__DATA SUPPLIED__
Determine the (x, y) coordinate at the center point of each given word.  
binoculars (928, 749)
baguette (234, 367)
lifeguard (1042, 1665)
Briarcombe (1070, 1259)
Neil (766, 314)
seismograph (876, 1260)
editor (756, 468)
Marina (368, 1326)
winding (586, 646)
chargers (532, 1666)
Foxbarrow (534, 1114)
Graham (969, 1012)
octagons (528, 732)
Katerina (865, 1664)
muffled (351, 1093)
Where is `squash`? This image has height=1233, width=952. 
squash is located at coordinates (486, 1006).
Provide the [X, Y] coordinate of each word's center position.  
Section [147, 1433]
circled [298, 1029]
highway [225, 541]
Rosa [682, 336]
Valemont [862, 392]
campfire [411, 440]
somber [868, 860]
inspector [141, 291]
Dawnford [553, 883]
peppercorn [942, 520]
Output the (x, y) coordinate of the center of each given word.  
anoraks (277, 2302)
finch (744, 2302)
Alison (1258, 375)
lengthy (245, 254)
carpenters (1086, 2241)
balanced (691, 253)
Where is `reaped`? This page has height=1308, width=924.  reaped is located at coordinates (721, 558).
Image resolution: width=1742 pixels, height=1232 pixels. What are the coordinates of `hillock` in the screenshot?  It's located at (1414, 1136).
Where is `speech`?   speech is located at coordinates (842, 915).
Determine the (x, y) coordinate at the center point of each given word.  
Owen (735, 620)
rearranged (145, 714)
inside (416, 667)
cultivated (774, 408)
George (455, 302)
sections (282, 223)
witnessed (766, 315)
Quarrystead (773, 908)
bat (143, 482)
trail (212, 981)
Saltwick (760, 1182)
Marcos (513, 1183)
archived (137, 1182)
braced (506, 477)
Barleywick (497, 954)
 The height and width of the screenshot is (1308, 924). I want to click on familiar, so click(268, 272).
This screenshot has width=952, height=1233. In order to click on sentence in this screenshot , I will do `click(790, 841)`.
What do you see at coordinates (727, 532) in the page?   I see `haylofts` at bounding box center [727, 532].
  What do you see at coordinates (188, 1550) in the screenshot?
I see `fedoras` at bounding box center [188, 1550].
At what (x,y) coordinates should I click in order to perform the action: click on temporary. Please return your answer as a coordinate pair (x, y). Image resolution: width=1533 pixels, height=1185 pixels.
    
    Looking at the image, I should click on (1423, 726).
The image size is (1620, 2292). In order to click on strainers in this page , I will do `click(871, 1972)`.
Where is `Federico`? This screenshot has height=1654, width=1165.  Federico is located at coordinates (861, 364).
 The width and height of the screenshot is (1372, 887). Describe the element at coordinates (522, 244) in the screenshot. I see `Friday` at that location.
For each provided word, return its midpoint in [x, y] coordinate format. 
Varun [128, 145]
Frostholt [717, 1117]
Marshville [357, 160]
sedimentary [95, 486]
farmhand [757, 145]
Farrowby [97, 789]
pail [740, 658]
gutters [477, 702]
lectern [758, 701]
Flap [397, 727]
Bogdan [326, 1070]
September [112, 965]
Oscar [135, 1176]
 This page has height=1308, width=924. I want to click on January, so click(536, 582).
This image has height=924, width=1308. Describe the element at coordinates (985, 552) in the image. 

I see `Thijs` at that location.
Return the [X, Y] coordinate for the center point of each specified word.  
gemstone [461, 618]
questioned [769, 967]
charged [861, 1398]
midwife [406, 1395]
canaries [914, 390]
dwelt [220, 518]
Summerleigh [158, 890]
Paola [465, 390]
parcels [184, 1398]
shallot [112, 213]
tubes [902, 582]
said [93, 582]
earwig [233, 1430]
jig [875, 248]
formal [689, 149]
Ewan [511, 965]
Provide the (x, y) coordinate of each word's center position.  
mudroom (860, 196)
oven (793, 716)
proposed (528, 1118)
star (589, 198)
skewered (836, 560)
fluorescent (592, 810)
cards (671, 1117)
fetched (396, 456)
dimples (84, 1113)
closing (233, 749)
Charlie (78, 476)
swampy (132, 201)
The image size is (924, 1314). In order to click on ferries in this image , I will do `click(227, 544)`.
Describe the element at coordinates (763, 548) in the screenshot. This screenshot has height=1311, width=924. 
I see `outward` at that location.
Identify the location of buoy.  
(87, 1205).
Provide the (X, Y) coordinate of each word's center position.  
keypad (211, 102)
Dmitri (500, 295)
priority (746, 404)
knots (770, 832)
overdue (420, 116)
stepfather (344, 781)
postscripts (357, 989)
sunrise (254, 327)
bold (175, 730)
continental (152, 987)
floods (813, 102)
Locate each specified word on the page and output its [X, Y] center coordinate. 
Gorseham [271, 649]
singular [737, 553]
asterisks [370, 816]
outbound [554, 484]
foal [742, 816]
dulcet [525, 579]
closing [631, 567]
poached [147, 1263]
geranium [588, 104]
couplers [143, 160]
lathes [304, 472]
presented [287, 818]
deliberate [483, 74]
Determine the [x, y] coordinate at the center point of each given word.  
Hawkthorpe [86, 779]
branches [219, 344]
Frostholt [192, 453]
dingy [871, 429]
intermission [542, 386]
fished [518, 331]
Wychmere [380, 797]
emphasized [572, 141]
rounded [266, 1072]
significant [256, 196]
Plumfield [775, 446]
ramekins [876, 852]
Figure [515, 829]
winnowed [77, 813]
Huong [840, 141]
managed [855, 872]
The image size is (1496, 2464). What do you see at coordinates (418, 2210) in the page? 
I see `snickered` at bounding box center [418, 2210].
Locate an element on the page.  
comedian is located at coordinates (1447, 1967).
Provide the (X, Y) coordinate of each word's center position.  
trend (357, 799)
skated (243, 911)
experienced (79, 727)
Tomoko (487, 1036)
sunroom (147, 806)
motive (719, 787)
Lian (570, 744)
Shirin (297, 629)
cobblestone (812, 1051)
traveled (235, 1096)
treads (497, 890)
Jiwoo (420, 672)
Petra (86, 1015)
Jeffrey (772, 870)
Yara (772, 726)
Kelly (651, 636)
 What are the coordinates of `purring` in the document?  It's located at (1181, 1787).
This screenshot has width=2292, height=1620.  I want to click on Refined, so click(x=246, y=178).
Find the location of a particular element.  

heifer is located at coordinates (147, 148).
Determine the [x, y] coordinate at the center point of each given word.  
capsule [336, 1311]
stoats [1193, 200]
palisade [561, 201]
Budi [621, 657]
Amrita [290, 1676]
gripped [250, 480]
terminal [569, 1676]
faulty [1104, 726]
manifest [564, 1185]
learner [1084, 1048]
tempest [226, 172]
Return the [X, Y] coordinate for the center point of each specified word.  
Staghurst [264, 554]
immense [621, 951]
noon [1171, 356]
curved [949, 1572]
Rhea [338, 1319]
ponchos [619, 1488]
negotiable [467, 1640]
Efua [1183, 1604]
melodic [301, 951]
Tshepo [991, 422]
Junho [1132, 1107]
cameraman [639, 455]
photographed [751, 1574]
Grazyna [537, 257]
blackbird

__THE REQUEST__
Copy out all of the records above line for line, without changing anything.

__RESULT__
Determine the (x, y) coordinate at the center point of each given word.  
binoculars (928, 749)
baguette (234, 367)
lifeguard (1042, 1665)
Briarcombe (1070, 1259)
Neil (766, 314)
seismograph (876, 1260)
editor (756, 468)
Marina (368, 1326)
winding (586, 646)
chargers (532, 1666)
Foxbarrow (534, 1114)
Graham (969, 1012)
octagons (528, 732)
Katerina (865, 1664)
muffled (351, 1093)
Where is `squash`? This image has height=1233, width=952. 
squash is located at coordinates (486, 1006).
Provide the [X, Y] coordinate of each word's center position.  
Section [147, 1433]
circled [298, 1029]
highway [225, 541]
Rosa [682, 336]
Valemont [862, 392]
campfire [411, 440]
somber [868, 860]
inspector [141, 291]
Dawnford [553, 883]
peppercorn [942, 520]
Output the (x, y) coordinate of the center of each given word.  
anoraks (277, 2302)
finch (744, 2302)
Alison (1258, 375)
lengthy (245, 254)
carpenters (1086, 2241)
balanced (691, 253)
Where is `reaped`? This page has height=1308, width=924.  reaped is located at coordinates (721, 558).
Image resolution: width=1742 pixels, height=1232 pixels. What are the coordinates of `hillock` in the screenshot?  It's located at (1414, 1136).
Where is `speech`?   speech is located at coordinates (842, 915).
Determine the (x, y) coordinate at the center point of each given word.  
Owen (735, 620)
rearranged (145, 714)
inside (416, 667)
cultivated (774, 408)
George (455, 302)
sections (282, 223)
witnessed (766, 315)
Quarrystead (773, 908)
bat (143, 482)
trail (212, 981)
Saltwick (760, 1182)
Marcos (513, 1183)
archived (137, 1182)
braced (506, 477)
Barleywick (497, 954)
 The height and width of the screenshot is (1308, 924). I want to click on familiar, so click(268, 272).
This screenshot has width=952, height=1233. In order to click on sentence in this screenshot , I will do `click(790, 841)`.
What do you see at coordinates (727, 532) in the page?   I see `haylofts` at bounding box center [727, 532].
  What do you see at coordinates (188, 1550) in the screenshot?
I see `fedoras` at bounding box center [188, 1550].
At what (x,y) coordinates should I click in order to perform the action: click on temporary. Please return your answer as a coordinate pair (x, y). Image resolution: width=1533 pixels, height=1185 pixels.
    
    Looking at the image, I should click on (1423, 726).
The image size is (1620, 2292). In order to click on strainers in this page , I will do `click(871, 1972)`.
Where is `Federico`? This screenshot has height=1654, width=1165.  Federico is located at coordinates (861, 364).
 The width and height of the screenshot is (1372, 887). Describe the element at coordinates (522, 244) in the screenshot. I see `Friday` at that location.
For each provided word, return its midpoint in [x, y] coordinate format. 
Varun [128, 145]
Frostholt [717, 1117]
Marshville [357, 160]
sedimentary [95, 486]
farmhand [757, 145]
Farrowby [97, 789]
pail [740, 658]
gutters [477, 702]
lectern [758, 701]
Flap [397, 727]
Bogdan [326, 1070]
September [112, 965]
Oscar [135, 1176]
 This page has height=1308, width=924. I want to click on January, so click(536, 582).
This image has height=924, width=1308. Describe the element at coordinates (985, 552) in the image. 

I see `Thijs` at that location.
Return the [X, Y] coordinate for the center point of each specified word.  
gemstone [461, 618]
questioned [769, 967]
charged [861, 1398]
midwife [406, 1395]
canaries [914, 390]
dwelt [220, 518]
Summerleigh [158, 890]
Paola [465, 390]
parcels [184, 1398]
shallot [112, 213]
tubes [902, 582]
said [93, 582]
earwig [233, 1430]
jig [875, 248]
formal [689, 149]
Ewan [511, 965]
Provide the (x, y) coordinate of each word's center position.  
mudroom (860, 196)
oven (793, 716)
proposed (528, 1118)
star (589, 198)
skewered (836, 560)
fluorescent (592, 810)
cards (671, 1117)
fetched (396, 456)
dimples (84, 1113)
closing (233, 749)
Charlie (78, 476)
swampy (132, 201)
The image size is (924, 1314). In order to click on ferries in this image , I will do `click(227, 544)`.
Describe the element at coordinates (763, 548) in the screenshot. This screenshot has height=1311, width=924. 
I see `outward` at that location.
Identify the location of buoy.  
(87, 1205).
Provide the (X, Y) coordinate of each word's center position.  
keypad (211, 102)
Dmitri (500, 295)
priority (746, 404)
knots (770, 832)
overdue (420, 116)
stepfather (344, 781)
postscripts (357, 989)
sunrise (254, 327)
bold (175, 730)
continental (152, 987)
floods (813, 102)
Locate each specified word on the page and output its [X, Y] center coordinate. 
Gorseham [271, 649]
singular [737, 553]
asterisks [370, 816]
outbound [554, 484]
foal [742, 816]
dulcet [525, 579]
closing [631, 567]
poached [147, 1263]
geranium [588, 104]
couplers [143, 160]
lathes [304, 472]
presented [287, 818]
deliberate [483, 74]
Determine the [x, y] coordinate at the center point of each given word.  
Hawkthorpe [86, 779]
branches [219, 344]
Frostholt [192, 453]
dingy [871, 429]
intermission [542, 386]
fished [518, 331]
Wychmere [380, 797]
emphasized [572, 141]
rounded [266, 1072]
significant [256, 196]
Plumfield [775, 446]
ramekins [876, 852]
Figure [515, 829]
winnowed [77, 813]
Huong [840, 141]
managed [855, 872]
The image size is (1496, 2464). What do you see at coordinates (418, 2210) in the page? 
I see `snickered` at bounding box center [418, 2210].
Locate an element on the page.  
comedian is located at coordinates (1447, 1967).
Provide the (X, Y) coordinate of each word's center position.  
trend (357, 799)
skated (243, 911)
experienced (79, 727)
Tomoko (487, 1036)
sunroom (147, 806)
motive (719, 787)
Lian (570, 744)
Shirin (297, 629)
cobblestone (812, 1051)
traveled (235, 1096)
treads (497, 890)
Jiwoo (420, 672)
Petra (86, 1015)
Jeffrey (772, 870)
Yara (772, 726)
Kelly (651, 636)
 What are the coordinates of `purring` in the document?  It's located at (1181, 1787).
This screenshot has width=2292, height=1620.  I want to click on Refined, so click(x=246, y=178).
Find the location of a particular element.  

heifer is located at coordinates (147, 148).
Determine the [x, y] coordinate at the center point of each given word.  
capsule [336, 1311]
stoats [1193, 200]
palisade [561, 201]
Budi [621, 657]
Amrita [290, 1676]
gripped [250, 480]
terminal [569, 1676]
faulty [1104, 726]
manifest [564, 1185]
learner [1084, 1048]
tempest [226, 172]
Return the [X, Y] coordinate for the center point of each specified word.  
Staghurst [264, 554]
immense [621, 951]
noon [1171, 356]
curved [949, 1572]
Rhea [338, 1319]
ponchos [619, 1488]
negotiable [467, 1640]
Efua [1183, 1604]
melodic [301, 951]
Tshepo [991, 422]
Junho [1132, 1107]
cameraman [639, 455]
photographed [751, 1574]
Grazyna [537, 257]
blackbird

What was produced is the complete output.